- _Required action_:
Write every line below out again, exactly as given, but leave out the pictures.

(Records from a collection)
........

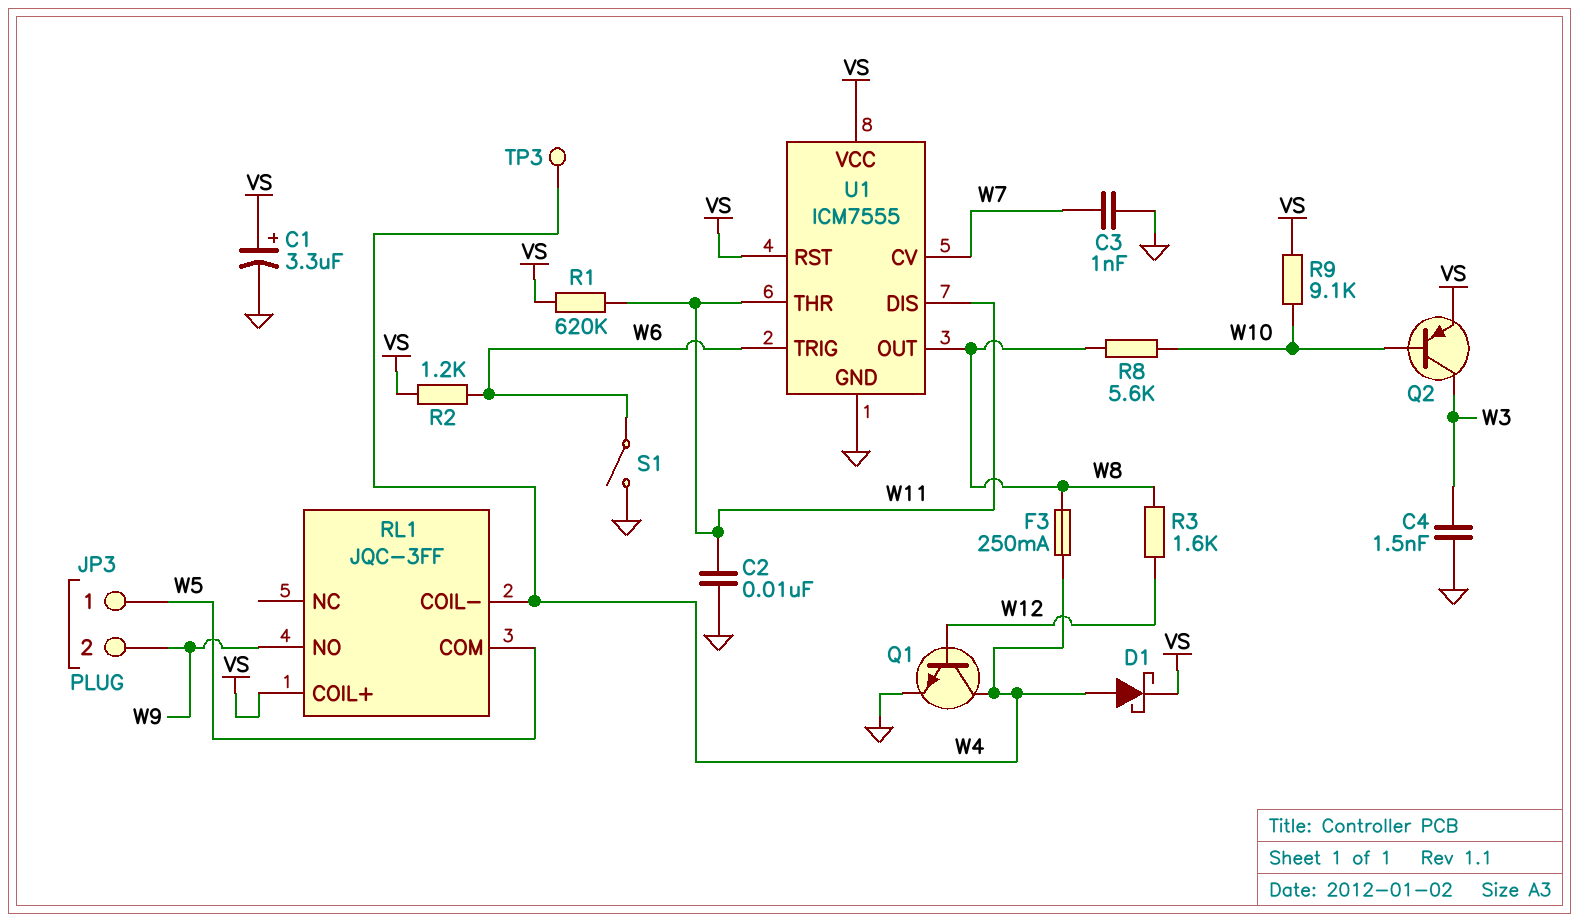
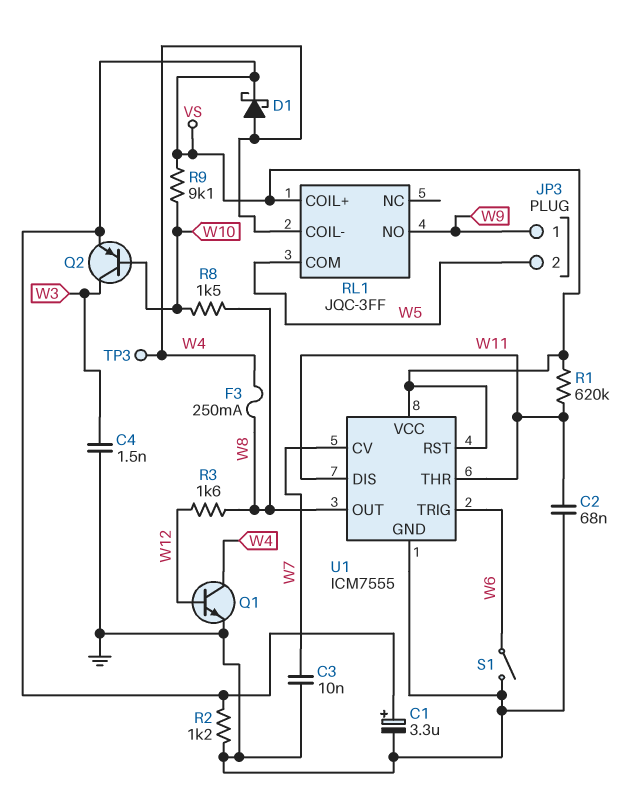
C2: 10nF (GND, W11) -> 68nF (GND, W11)
C3: 1nF (GND, W7) -> 10nF (GND, W7)
JP3 pin 1: W5 -> W9
JP3 pin 2: W9 -> W5
R2: 1.2k (VS, W6) -> 1.2k (GND, VS)
R8: 5.6k (W8, W10) -> 1.5k (W8, W10)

........

- _Reply to the task_:
C2: 10nF (GND, W11) -> 68nF (GND, W11)
C3: 1nF (GND, W7) -> 10nF (GND, W7)
JP3 pin 1: W5 -> W9
JP3 pin 2: W9 -> W5
R2: 1.2k (VS, W6) -> 1.2k (GND, VS)
R8: 5.6k (W8, W10) -> 1.5k (W8, W10)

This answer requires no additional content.